**EXERCISE INSTRUCTIONS:** Return all of the data exactly, with nothing left out but the pictures.

Itemized modification records
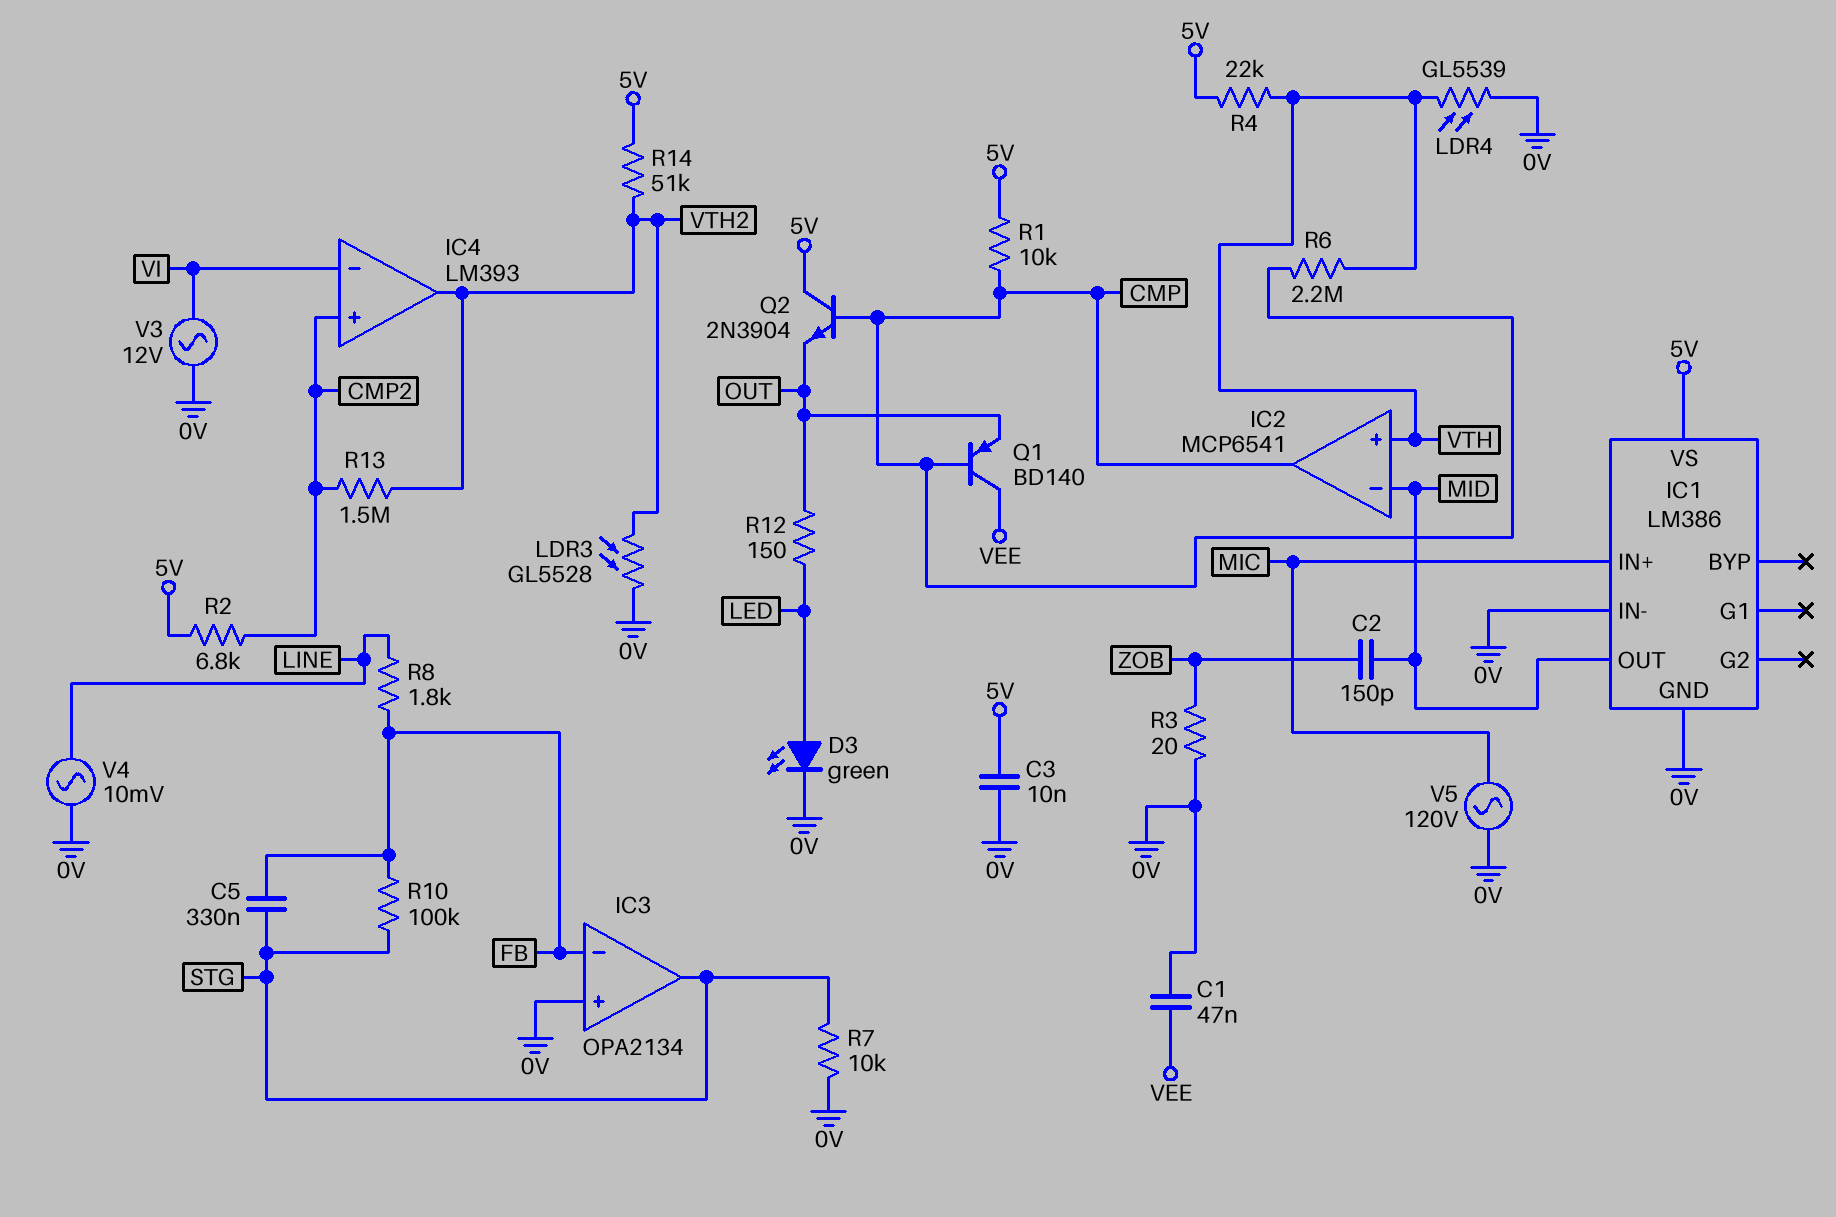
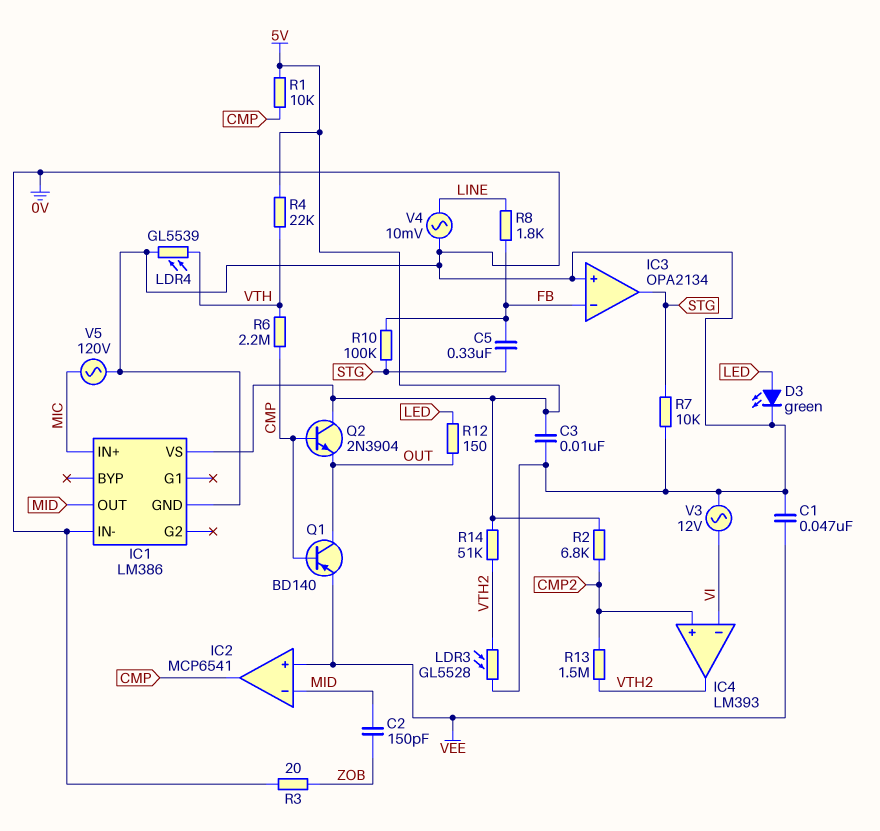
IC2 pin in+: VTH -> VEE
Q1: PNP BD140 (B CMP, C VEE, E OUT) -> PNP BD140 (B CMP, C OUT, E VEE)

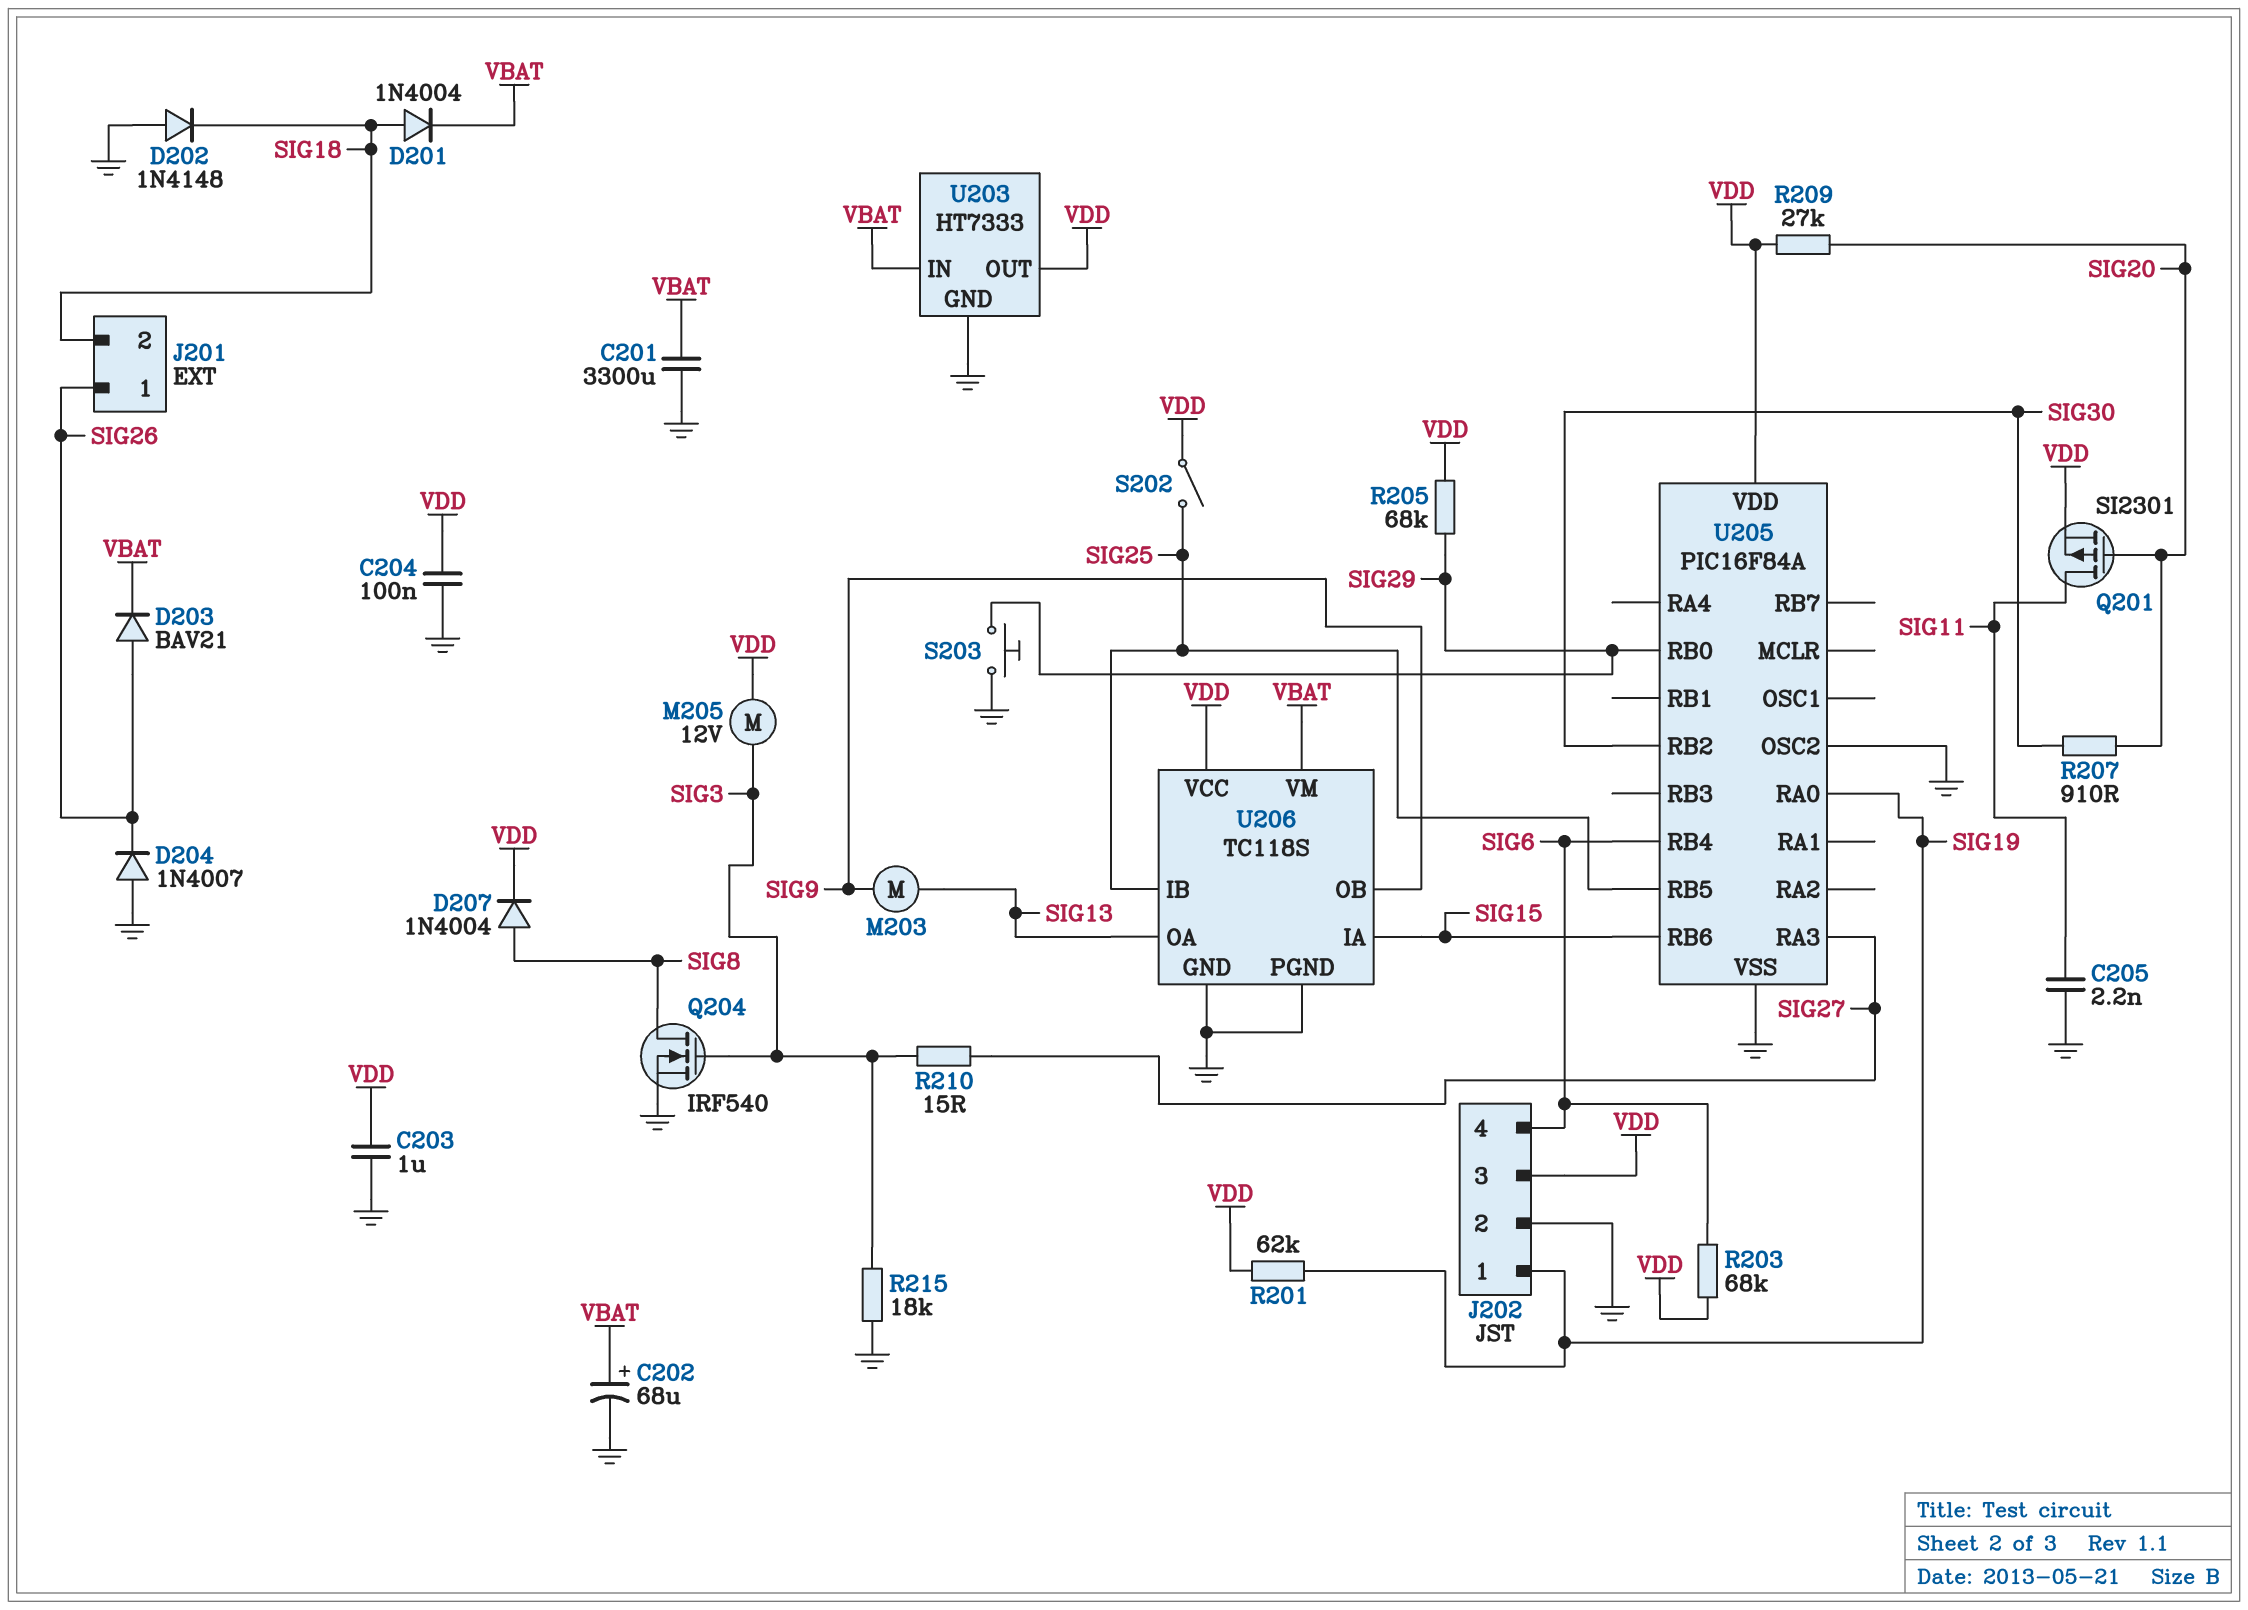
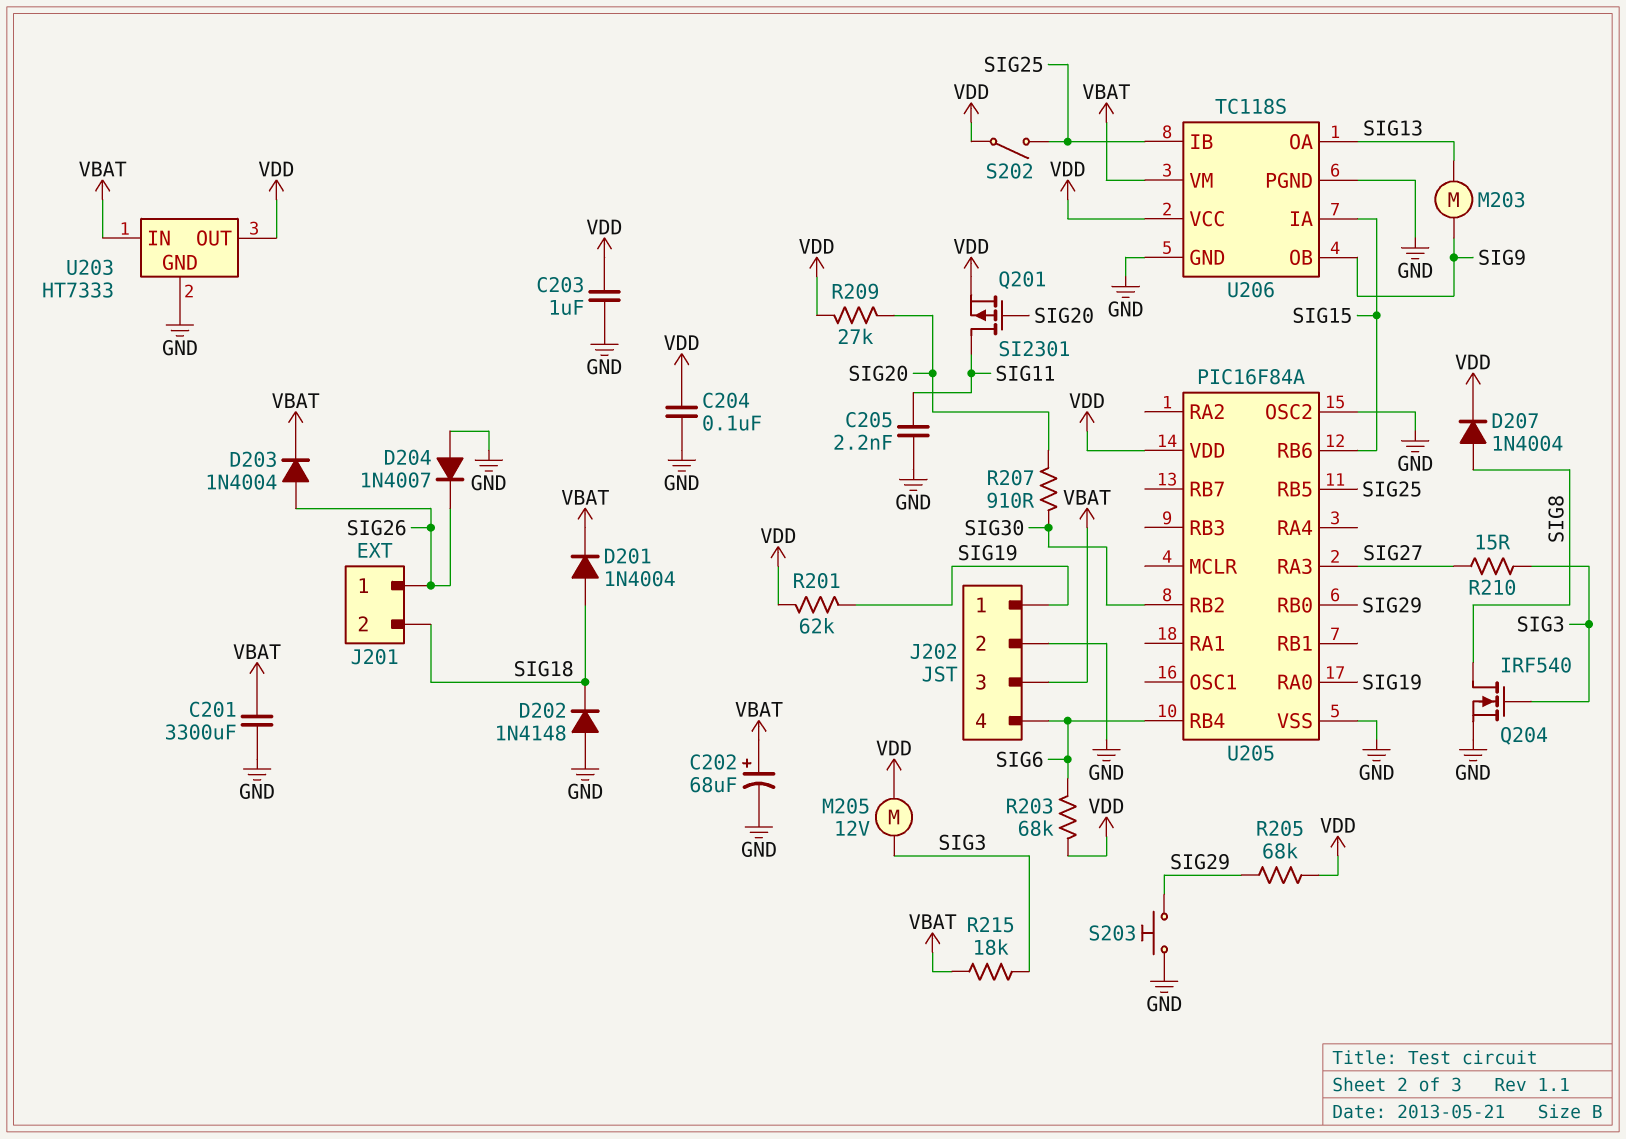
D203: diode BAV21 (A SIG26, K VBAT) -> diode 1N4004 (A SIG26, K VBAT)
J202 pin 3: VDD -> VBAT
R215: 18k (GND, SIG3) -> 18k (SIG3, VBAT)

**YOUR SOLUTION:**
IC2 pin in+: VTH -> VEE
Q1: PNP BD140 (B CMP, C VEE, E OUT) -> PNP BD140 (B CMP, C OUT, E VEE)

D203: diode BAV21 (A SIG26, K VBAT) -> diode 1N4004 (A SIG26, K VBAT)
J202 pin 3: VDD -> VBAT
R215: 18k (GND, SIG3) -> 18k (SIG3, VBAT)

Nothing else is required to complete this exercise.